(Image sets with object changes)
********************

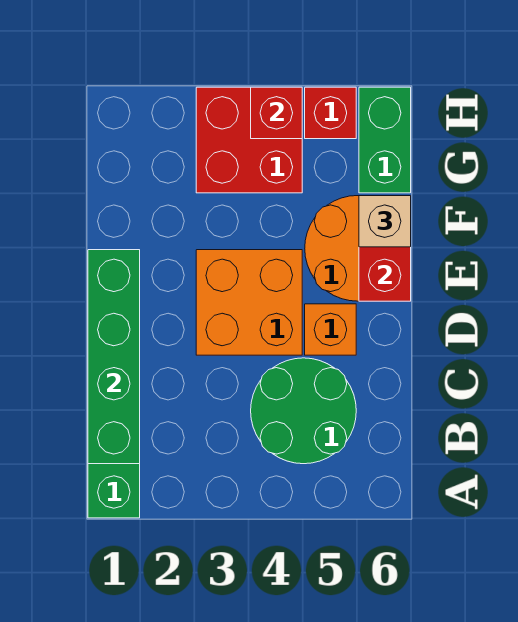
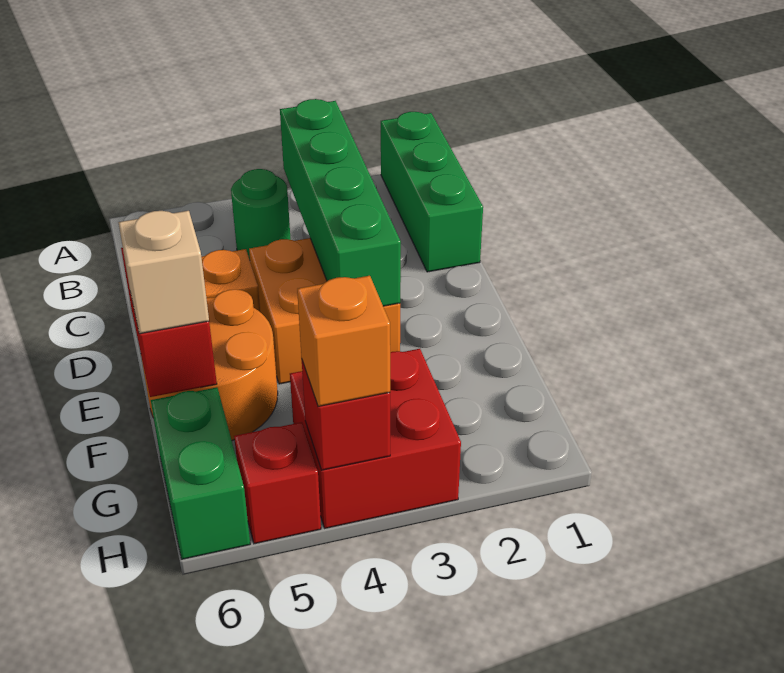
green brick B1:E1 level 2 -> green brick B3:E3 level 2
green round brick B4:C5 level 1 -> green round brick B4 level 1
none -> orange brick H4 level 3

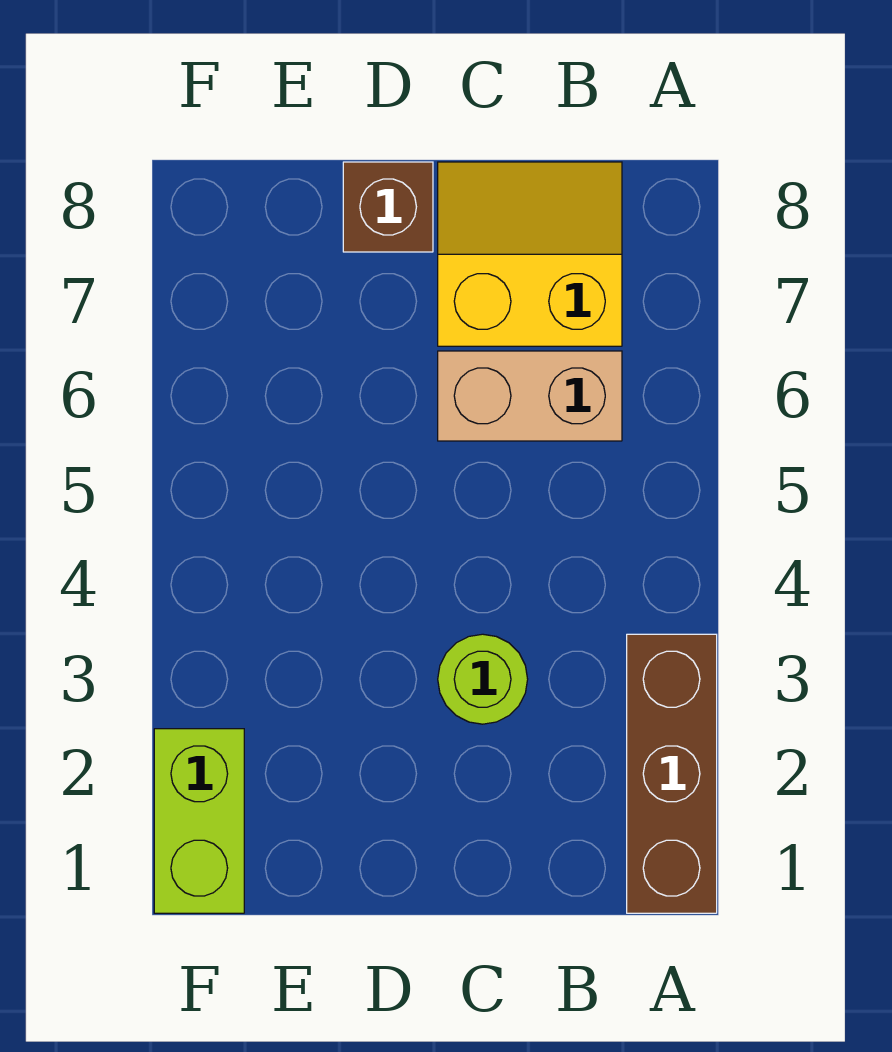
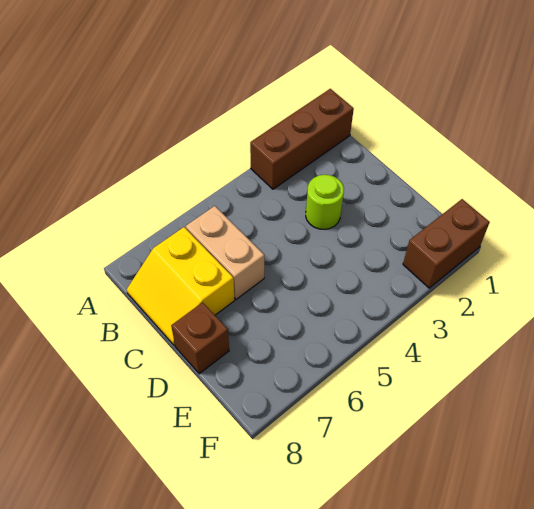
lime brick F1:F2 level 1 -> brown brick F1:F2 level 1

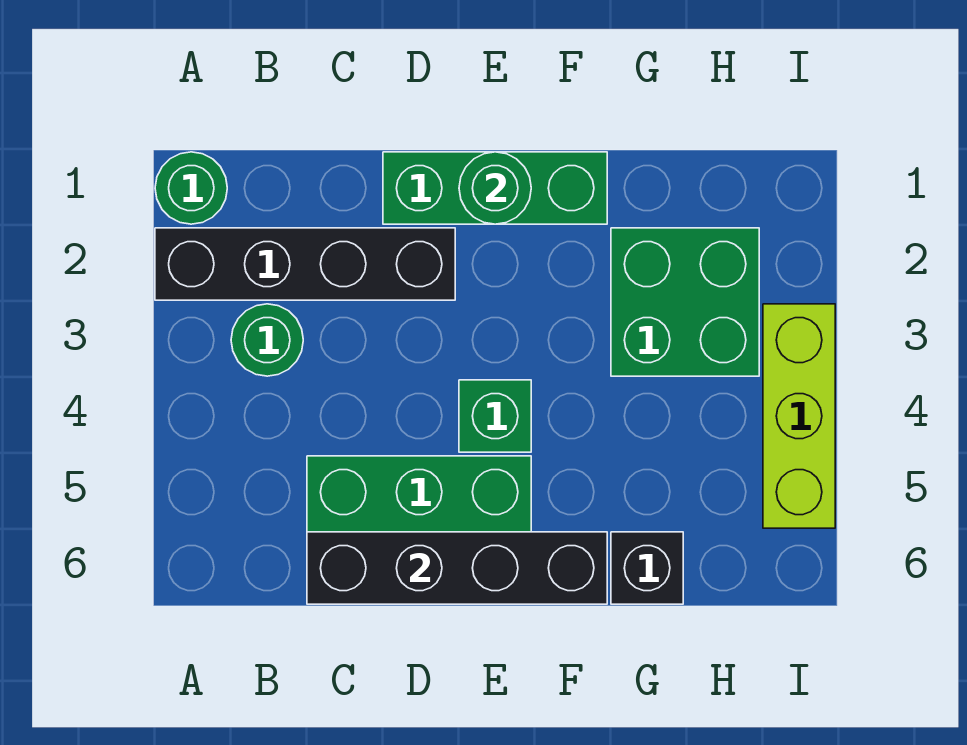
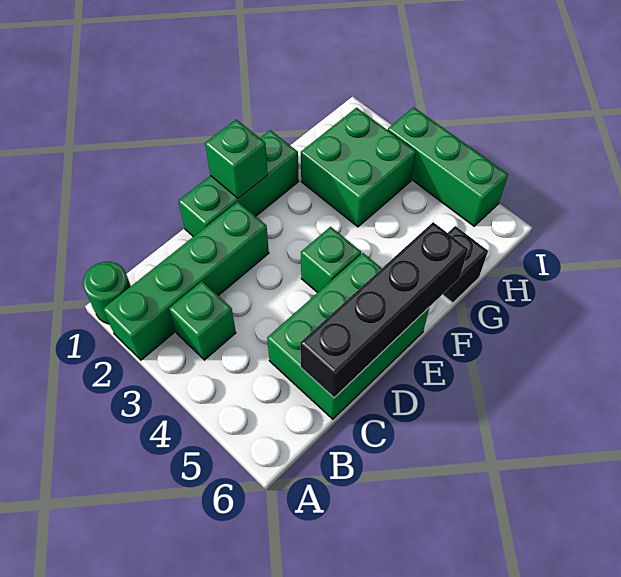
black brick A2:D2 level 1 -> green brick A2:D2 level 1
green round brick B3 level 1 -> green brick B3 level 1
green round brick E1 level 2 -> green brick E1 level 2
lime brick I3:I5 level 1 -> green brick I3:I5 level 1

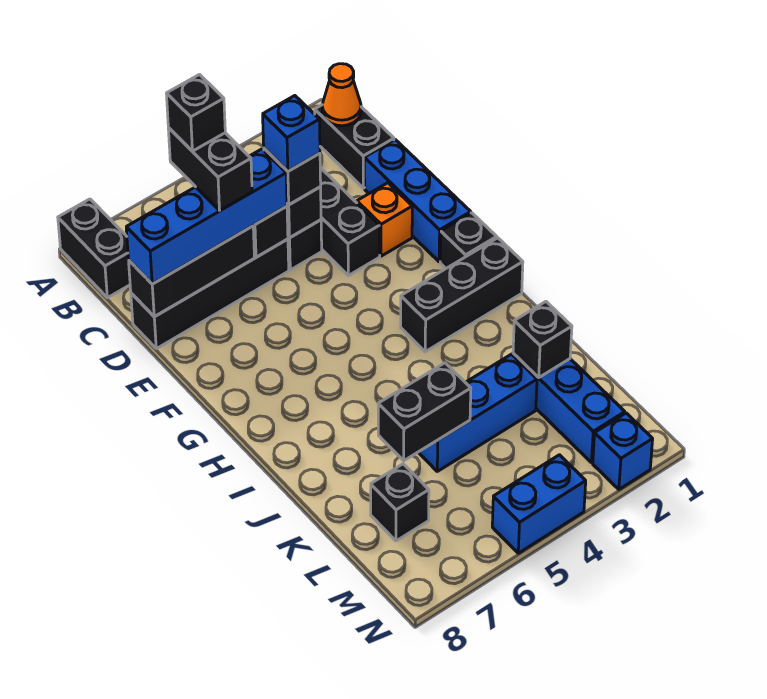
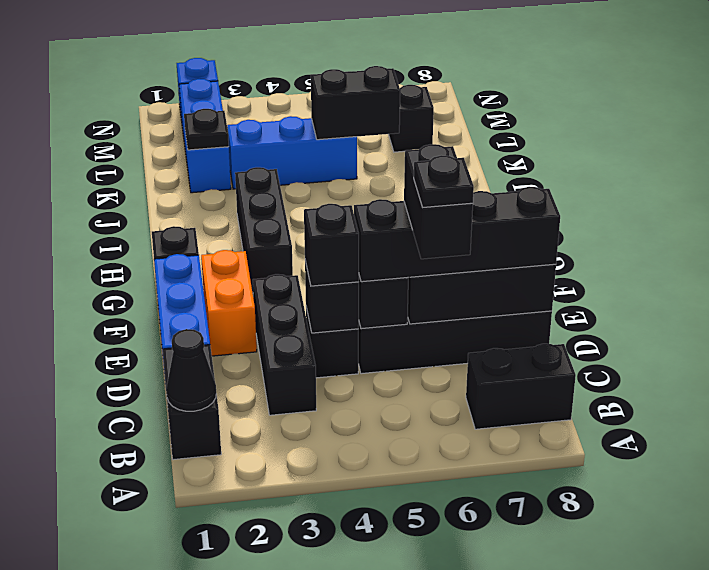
black brick A8:B8 level 1 -> black brick B7:B8 level 1
orange cone B1 level 2 -> black cone B1 level 2
black brick C6 level 5 -> black plate C6 level 5
blue brick D4 level 4 -> none
blue brick D5:D8 level 3 -> black brick D5:D8 level 3
orange brick E2 level 1 -> orange brick E2:F2 level 1
black brick H1:H3 level 1 -> black brick G3:I3 level 1
black brick K2 level 2 -> black plate K2 level 2
blue brick N4:N5 level 1 -> none

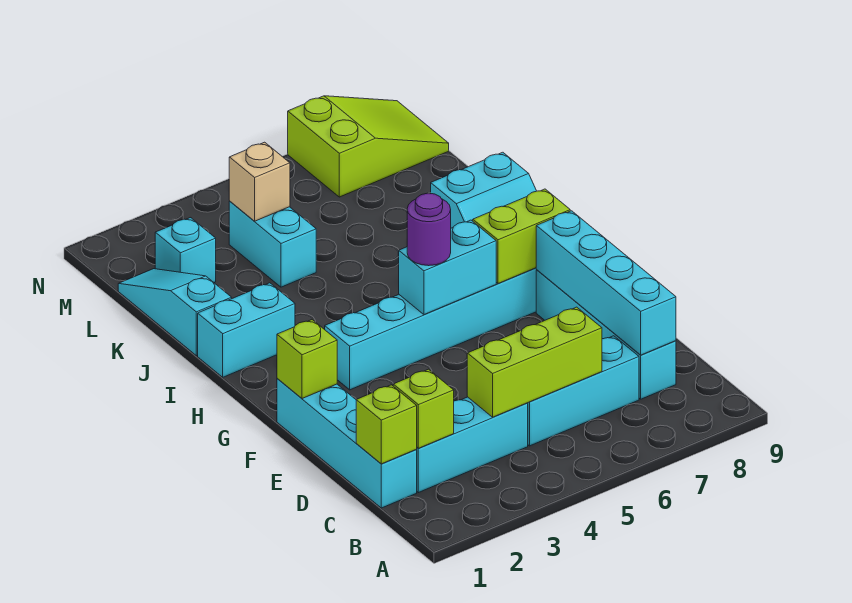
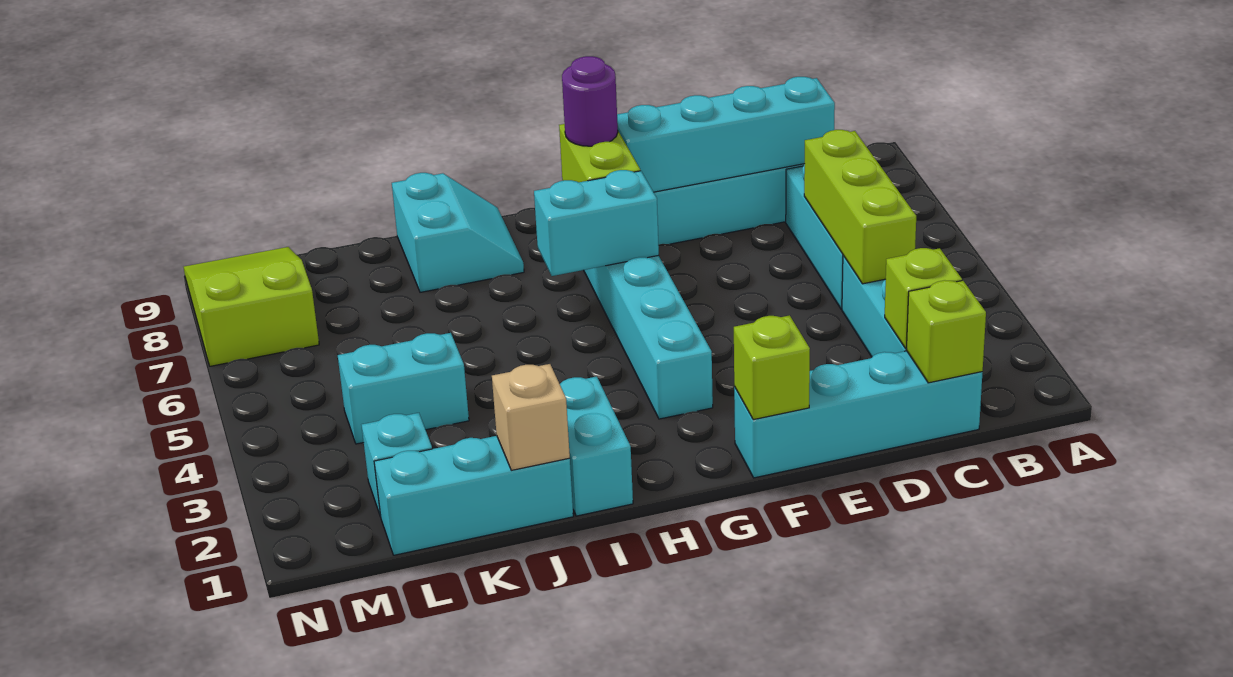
cyan brick G5:G6 level 2 -> cyan brick G6:H6 level 2
purple round brick G5 level 3 -> purple round brick G8 level 3
cyan slope J1:L1 level 1 top J -> cyan brick J1:L1 level 1
tan brick L4 level 2 -> tan brick J1 level 2

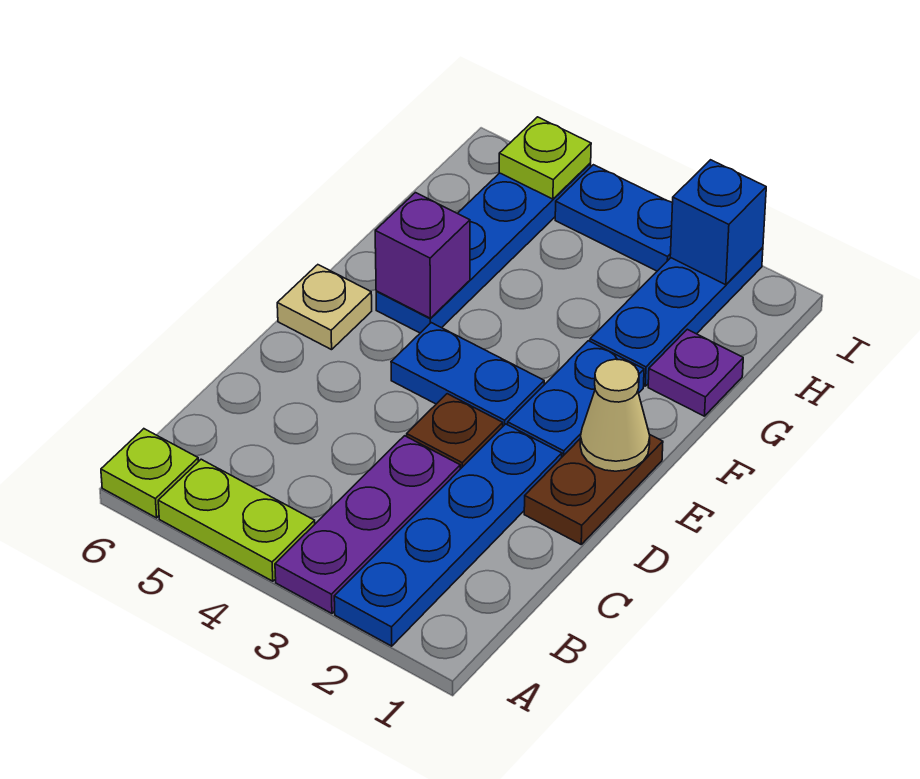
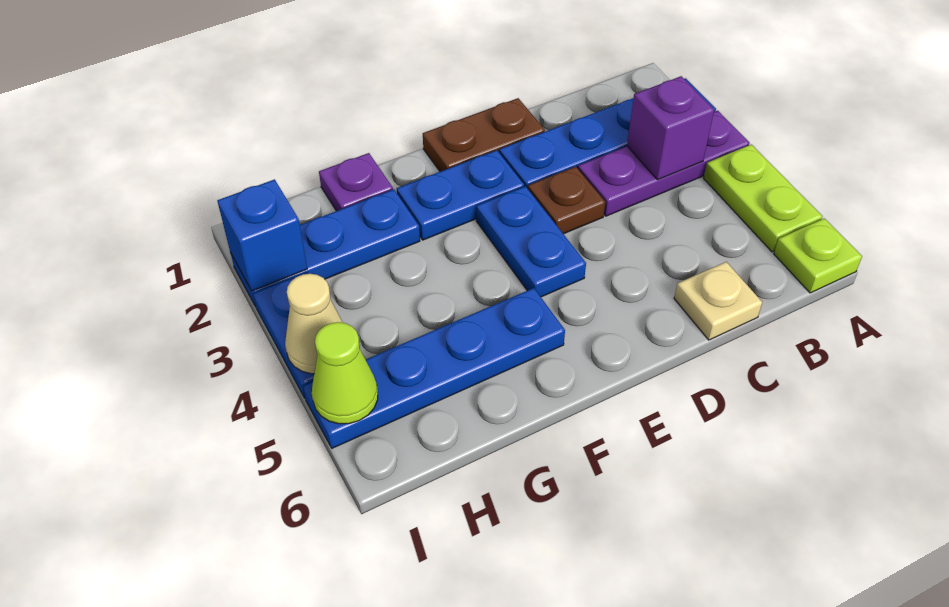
tan cone E1 level 2 -> tan cone I4 level 2
tan plate E6 level 1 -> tan plate C6 level 1
purple brick F5 level 2 -> purple brick B3 level 2
lime plate I5 level 2 -> lime cone I5 level 2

********************

Looking above, find the stretch of lines that opens with the one holding "orange brick E2 level" and closes with the one holding "tan cone E1 level 2 -> tan cone I4 level 2". Copy it exactly, pictures excluded.

## Task solution
orange brick E2 level 1 -> orange brick E2:F2 level 1
black brick H1:H3 level 1 -> black brick G3:I3 level 1
black brick K2 level 2 -> black plate K2 level 2
blue brick N4:N5 level 1 -> none

cyan brick G5:G6 level 2 -> cyan brick G6:H6 level 2
purple round brick G5 level 3 -> purple round brick G8 level 3
cyan slope J1:L1 level 1 top J -> cyan brick J1:L1 level 1
tan brick L4 level 2 -> tan brick J1 level 2

tan cone E1 level 2 -> tan cone I4 level 2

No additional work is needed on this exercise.